- _Your objective_
Could you transcribe each record below exactly as written, setting the pictures aside?

- _Records from a data source_
——
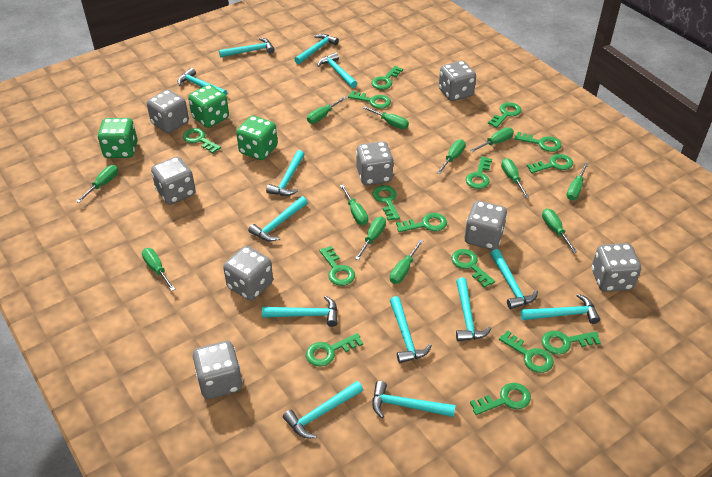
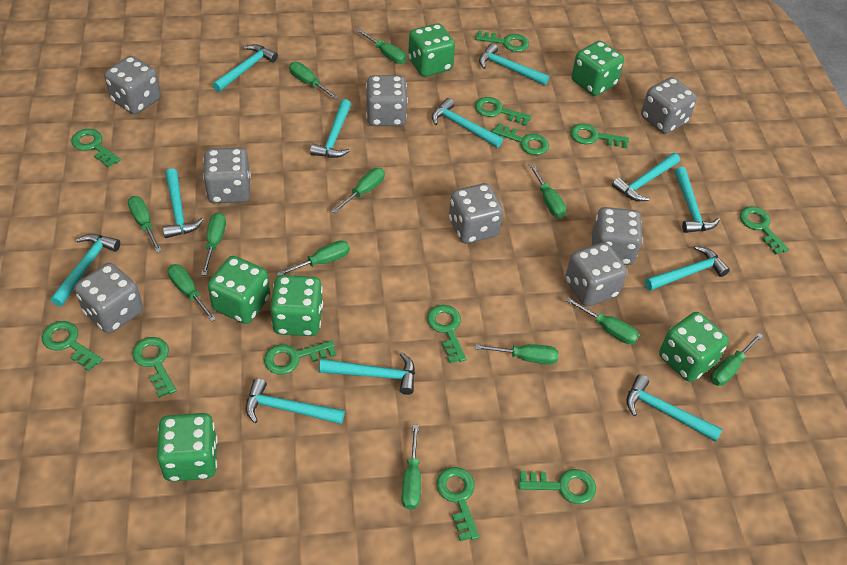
green dice: 3 -> 6
green key: 15 -> 12
turquoise hammer: 13 -> 12

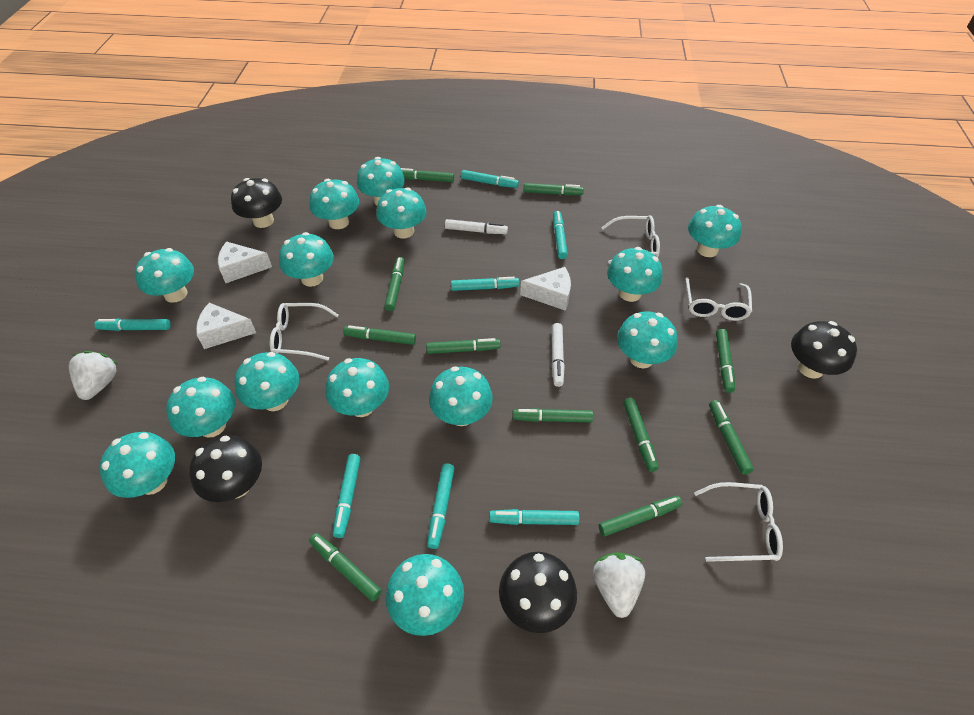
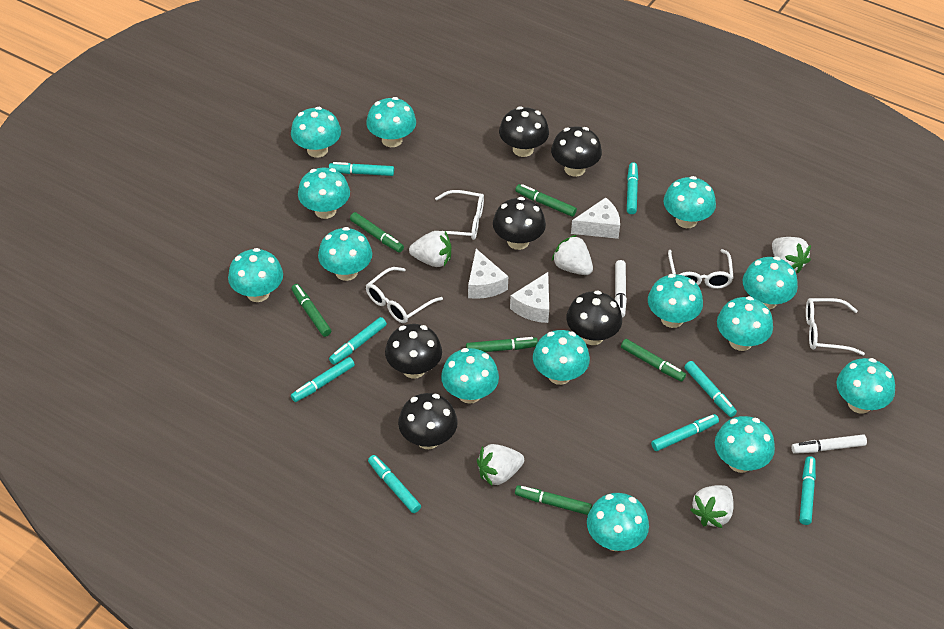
black mushroom: 4 -> 6
green marker: 11 -> 6
turquoise marker: 7 -> 8
white strawberry: 2 -> 5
——
- _Answer to this problem_
green dice: 3 -> 6
green key: 15 -> 12
turquoise hammer: 13 -> 12

black mushroom: 4 -> 6
green marker: 11 -> 6
turquoise marker: 7 -> 8
white strawberry: 2 -> 5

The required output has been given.